** What this task involves **
Please state how many lines of the data contain "house". The number by itself is enough.

*** Opening of Exercise data ***

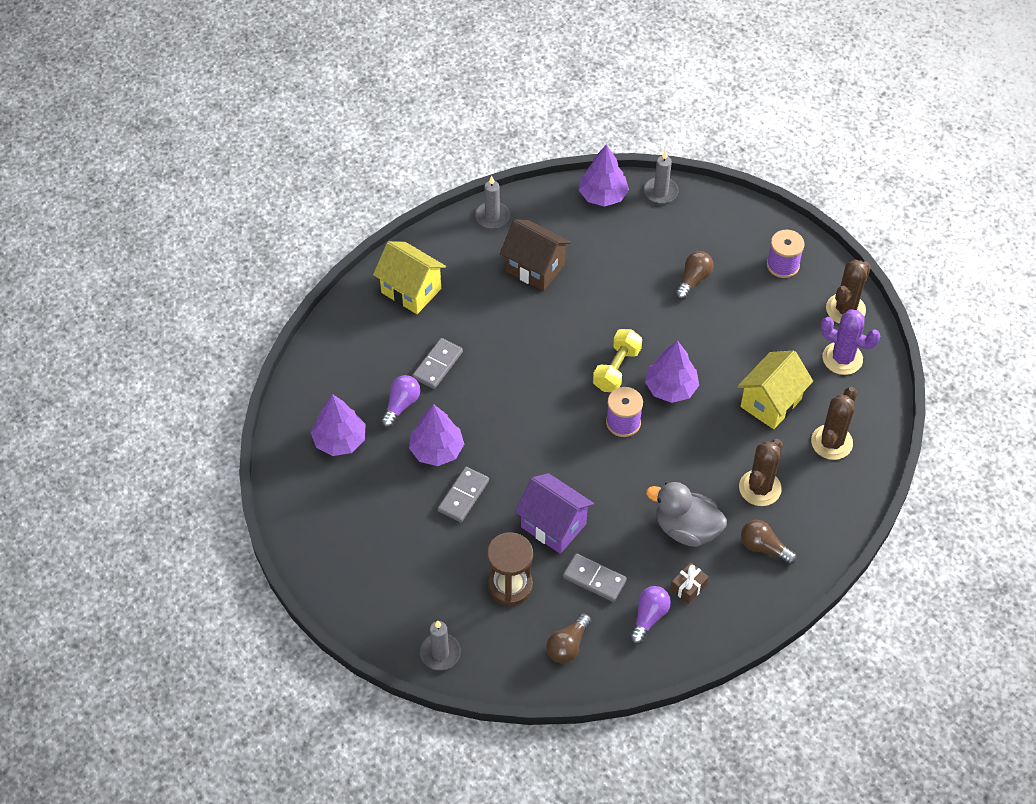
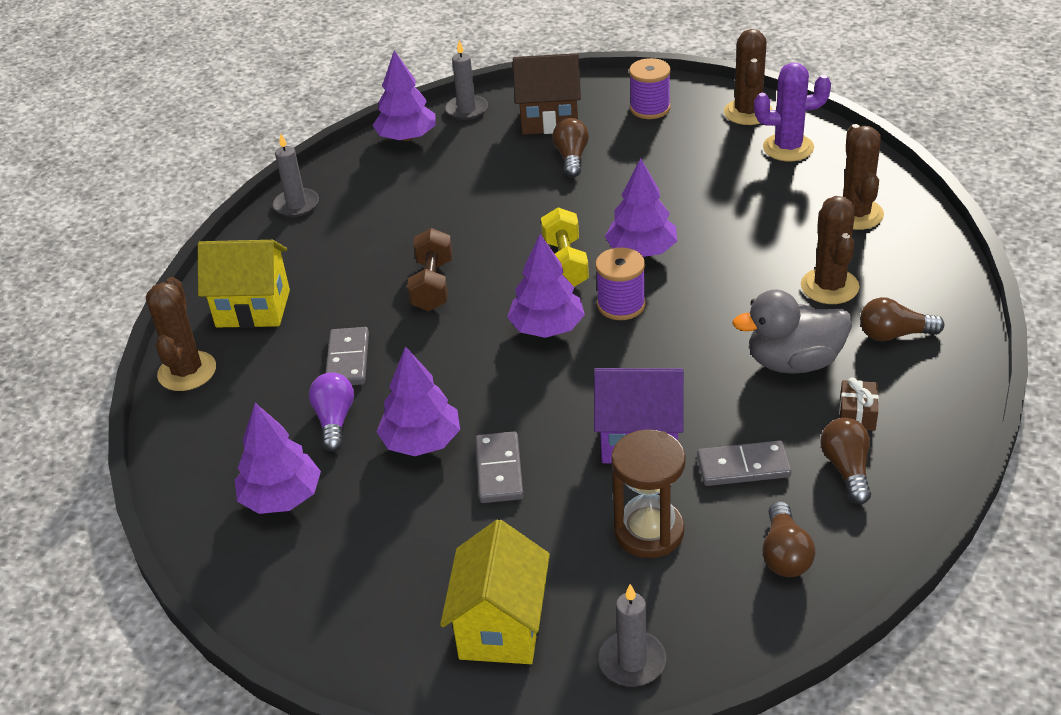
camera: 30 degrees left, 15 degrees down
brown house [500,219,571,291] -> brown house moved to [513,53,581,135]
purple light bulb [629,586,671,644] -> brown light bulb [821,418,871,504]
yellow house [737,350,813,429] -> yellow house moved to [440,519,550,664]
none -> brown cactus [146,277,216,391]
none -> brown dumbbell [407,228,452,311]
none -> purple tree [507,234,585,338]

*** Close of Exercise data ***

** Response to this task **
2